▶ **PROBLEM REQUIREMENTS**:
Scan the entries and tally the lines that include the string "brown". Reply with the figure alone.

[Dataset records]
-=-=-=-=-

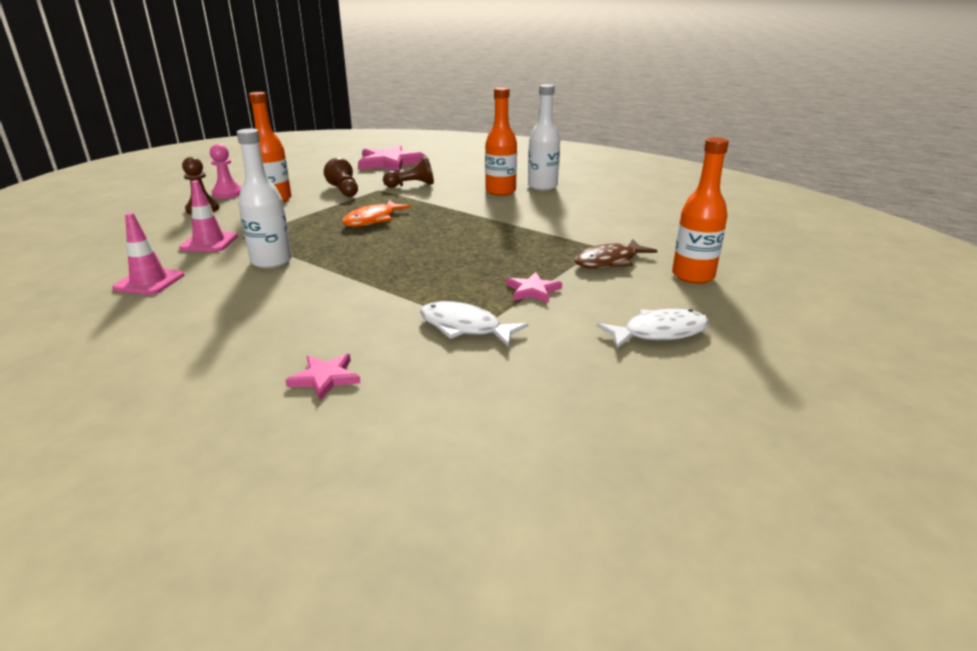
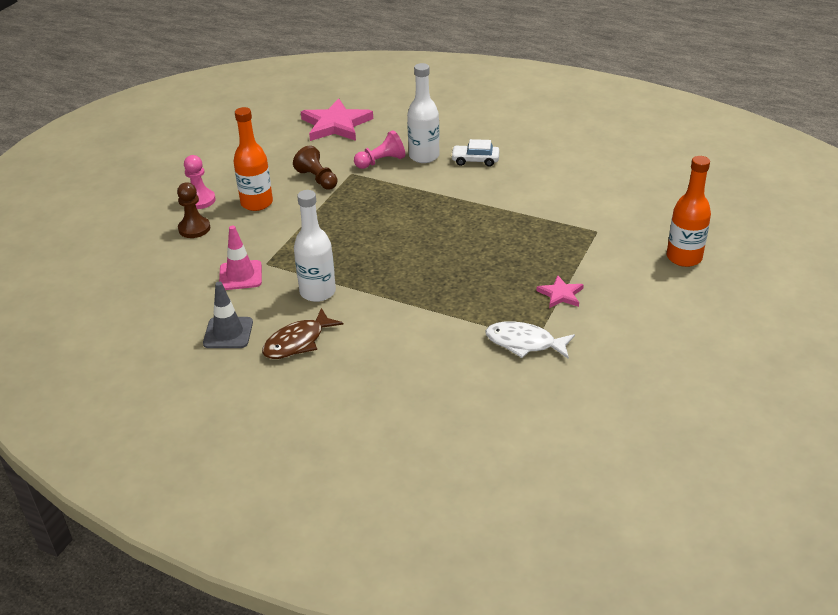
camera: 10 degrees left, 10 degrees up
(149, 282) = (228, 333): pink traffic cone -> grey traffic cone
(325, 378) = (447, 408): pink star -> none
(373, 220) = (374, 222): orange fish -> none
(411, 185) = (381, 162): brown pawn -> pink pawn
(500, 191) = (475, 160): orange bottle -> white car
(542, 186) = (513, 147): white bottle -> white bottle (424, 156)
(609, 261) = (611, 250): brown fish -> brown fish (297, 342)
(659, 332) = (672, 325): white fish -> none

-=-=-=-=-

▶ **TASK SOLUTION**:
2